■ **What the exercise asks**
Please make an exact transcription of the records, keeping the pictures out of it.

*** Dataset extract ***

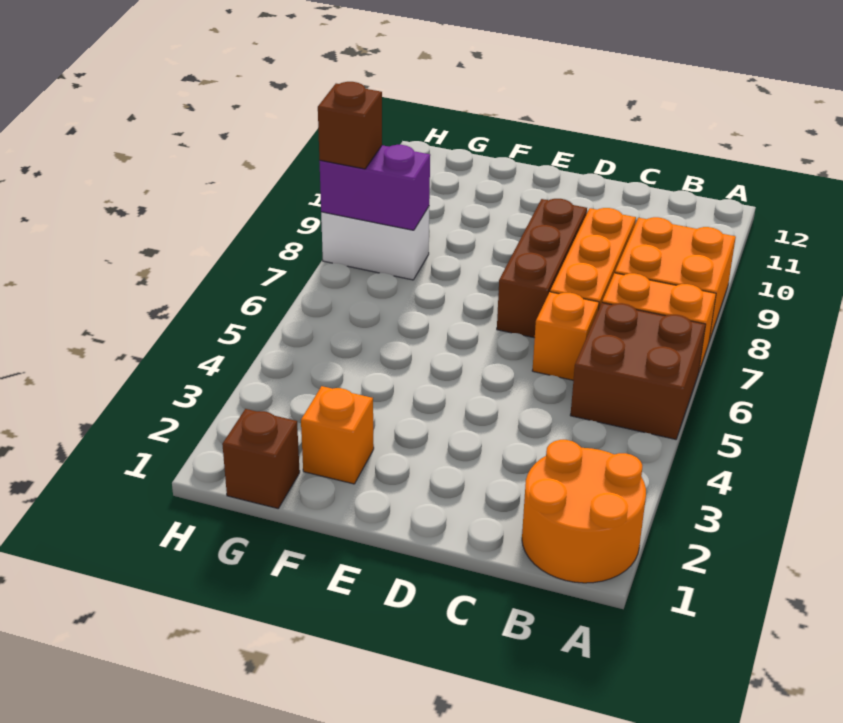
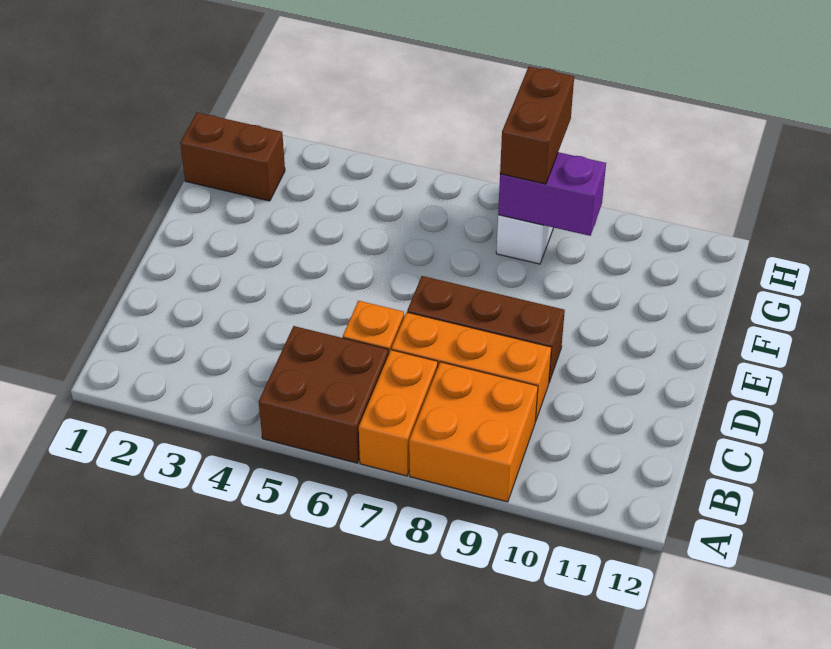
orange 2x2 round brick [522,440,646,583] -> none
orange 1x1 brick [301,386,374,484] -> none
brown 1x1 brick [222,409,300,508] -> brown 1x2 brick [180,113,285,201]
purple 1x2 brick [319,145,430,230] -> purple 1x2 brick turned to [498,152,606,236]
brown 1x1 brick [318,82,382,169] -> brown 1x2 brick [500,67,574,184]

*** End of Dataset extract ***

■ **Result below**
orange 2x2 round brick [522,440,646,583] -> none
orange 1x1 brick [301,386,374,484] -> none
brown 1x1 brick [222,409,300,508] -> brown 1x2 brick [180,113,285,201]
purple 1x2 brick [319,145,430,230] -> purple 1x2 brick turned to [498,152,606,236]
brown 1x1 brick [318,82,382,169] -> brown 1x2 brick [500,67,574,184]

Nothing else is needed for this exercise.